— PROBLEM DESCRIPTION —
Go through the entries below from the first line and output each one exactly, up to and including the line with "C8: 470uF (N001, VDD) -> 150uF (N001, VDD)".

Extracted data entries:
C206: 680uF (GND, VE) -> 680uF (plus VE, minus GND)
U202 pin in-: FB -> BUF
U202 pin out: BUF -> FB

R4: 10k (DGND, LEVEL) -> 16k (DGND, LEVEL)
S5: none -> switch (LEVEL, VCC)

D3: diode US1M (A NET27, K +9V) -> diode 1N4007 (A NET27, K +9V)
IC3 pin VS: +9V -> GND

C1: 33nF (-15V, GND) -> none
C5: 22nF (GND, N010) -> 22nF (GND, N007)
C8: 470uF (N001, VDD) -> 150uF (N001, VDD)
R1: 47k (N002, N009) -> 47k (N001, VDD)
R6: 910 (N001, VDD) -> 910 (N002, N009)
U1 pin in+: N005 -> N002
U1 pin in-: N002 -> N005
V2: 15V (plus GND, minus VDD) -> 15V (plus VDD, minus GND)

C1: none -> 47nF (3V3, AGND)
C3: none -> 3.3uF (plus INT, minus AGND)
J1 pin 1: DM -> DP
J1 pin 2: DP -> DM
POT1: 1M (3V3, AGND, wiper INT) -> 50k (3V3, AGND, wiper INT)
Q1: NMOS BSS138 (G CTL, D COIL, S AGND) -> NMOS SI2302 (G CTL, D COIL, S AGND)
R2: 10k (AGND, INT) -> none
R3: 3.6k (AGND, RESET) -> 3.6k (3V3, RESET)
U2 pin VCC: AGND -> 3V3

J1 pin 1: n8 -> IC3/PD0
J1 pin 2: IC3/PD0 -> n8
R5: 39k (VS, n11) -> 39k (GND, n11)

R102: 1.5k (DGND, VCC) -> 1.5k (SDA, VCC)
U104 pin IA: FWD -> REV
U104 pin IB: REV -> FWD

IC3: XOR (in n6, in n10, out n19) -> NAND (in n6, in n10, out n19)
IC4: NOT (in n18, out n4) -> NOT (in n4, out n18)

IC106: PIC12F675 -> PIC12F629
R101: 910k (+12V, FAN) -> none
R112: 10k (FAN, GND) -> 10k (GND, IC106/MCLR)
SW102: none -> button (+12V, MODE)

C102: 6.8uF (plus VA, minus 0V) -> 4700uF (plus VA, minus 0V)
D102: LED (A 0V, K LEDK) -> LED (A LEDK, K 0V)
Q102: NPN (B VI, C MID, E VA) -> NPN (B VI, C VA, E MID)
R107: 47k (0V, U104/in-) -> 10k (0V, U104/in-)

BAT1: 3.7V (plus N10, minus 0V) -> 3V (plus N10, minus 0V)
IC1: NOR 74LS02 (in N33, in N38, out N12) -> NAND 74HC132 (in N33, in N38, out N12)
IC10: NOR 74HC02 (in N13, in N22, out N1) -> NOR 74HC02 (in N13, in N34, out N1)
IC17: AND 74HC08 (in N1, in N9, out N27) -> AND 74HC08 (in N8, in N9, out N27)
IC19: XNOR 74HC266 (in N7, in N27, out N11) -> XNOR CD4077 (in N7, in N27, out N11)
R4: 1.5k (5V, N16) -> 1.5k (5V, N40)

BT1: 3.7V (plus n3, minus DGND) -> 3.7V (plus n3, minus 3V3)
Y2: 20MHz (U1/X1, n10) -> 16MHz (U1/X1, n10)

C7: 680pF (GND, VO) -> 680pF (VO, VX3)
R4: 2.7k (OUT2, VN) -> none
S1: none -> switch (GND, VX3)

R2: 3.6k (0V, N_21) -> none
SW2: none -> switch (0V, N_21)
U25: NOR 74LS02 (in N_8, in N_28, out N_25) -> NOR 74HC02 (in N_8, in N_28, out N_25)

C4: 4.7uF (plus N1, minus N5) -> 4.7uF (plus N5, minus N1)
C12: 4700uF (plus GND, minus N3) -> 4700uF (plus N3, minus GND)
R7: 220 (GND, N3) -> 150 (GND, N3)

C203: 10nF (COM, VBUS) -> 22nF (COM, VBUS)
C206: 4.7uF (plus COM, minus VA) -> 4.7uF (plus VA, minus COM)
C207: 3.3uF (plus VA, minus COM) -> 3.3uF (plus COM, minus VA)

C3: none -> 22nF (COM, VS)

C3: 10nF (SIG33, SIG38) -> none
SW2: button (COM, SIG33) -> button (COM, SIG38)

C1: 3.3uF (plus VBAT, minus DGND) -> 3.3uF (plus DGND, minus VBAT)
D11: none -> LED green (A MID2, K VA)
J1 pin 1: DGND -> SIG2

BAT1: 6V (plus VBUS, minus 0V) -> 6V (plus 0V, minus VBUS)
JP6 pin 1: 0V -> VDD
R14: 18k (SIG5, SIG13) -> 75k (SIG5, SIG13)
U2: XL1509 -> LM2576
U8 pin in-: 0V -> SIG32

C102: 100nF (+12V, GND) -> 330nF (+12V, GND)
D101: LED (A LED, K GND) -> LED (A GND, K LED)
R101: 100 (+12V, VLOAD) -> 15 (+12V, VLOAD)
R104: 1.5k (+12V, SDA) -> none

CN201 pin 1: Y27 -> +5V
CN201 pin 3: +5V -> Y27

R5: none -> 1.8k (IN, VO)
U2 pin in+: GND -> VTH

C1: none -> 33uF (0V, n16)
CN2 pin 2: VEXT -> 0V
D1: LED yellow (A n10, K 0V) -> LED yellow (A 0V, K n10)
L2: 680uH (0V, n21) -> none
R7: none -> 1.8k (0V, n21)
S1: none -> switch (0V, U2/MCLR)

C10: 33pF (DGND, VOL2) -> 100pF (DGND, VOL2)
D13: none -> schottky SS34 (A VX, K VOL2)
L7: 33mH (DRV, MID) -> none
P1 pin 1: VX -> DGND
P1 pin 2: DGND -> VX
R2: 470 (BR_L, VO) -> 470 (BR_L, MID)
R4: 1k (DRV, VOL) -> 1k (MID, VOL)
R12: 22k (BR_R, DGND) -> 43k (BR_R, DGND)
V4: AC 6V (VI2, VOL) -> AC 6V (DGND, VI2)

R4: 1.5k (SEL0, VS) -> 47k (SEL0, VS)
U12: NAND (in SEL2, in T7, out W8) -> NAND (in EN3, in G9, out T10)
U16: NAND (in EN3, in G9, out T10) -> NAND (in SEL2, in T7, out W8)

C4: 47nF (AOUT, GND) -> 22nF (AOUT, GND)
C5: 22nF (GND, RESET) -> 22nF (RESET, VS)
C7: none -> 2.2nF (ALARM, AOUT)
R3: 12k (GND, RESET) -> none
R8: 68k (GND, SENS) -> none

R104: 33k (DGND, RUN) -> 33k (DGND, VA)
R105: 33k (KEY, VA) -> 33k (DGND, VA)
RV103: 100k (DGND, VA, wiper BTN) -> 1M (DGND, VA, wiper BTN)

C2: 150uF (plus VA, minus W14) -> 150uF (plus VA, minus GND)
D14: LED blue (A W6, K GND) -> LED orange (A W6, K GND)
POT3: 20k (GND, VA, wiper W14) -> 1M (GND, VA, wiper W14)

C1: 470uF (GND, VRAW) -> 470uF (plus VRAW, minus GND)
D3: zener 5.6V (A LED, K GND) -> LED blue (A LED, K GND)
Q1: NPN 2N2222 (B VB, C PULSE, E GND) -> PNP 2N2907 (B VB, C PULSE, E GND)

— PROBLEM SOLUTION —
C206: 680uF (GND, VE) -> 680uF (plus VE, minus GND)
U202 pin in-: FB -> BUF
U202 pin out: BUF -> FB

R4: 10k (DGND, LEVEL) -> 16k (DGND, LEVEL)
S5: none -> switch (LEVEL, VCC)

D3: diode US1M (A NET27, K +9V) -> diode 1N4007 (A NET27, K +9V)
IC3 pin VS: +9V -> GND

C1: 33nF (-15V, GND) -> none
C5: 22nF (GND, N010) -> 22nF (GND, N007)
C8: 470uF (N001, VDD) -> 150uF (N001, VDD)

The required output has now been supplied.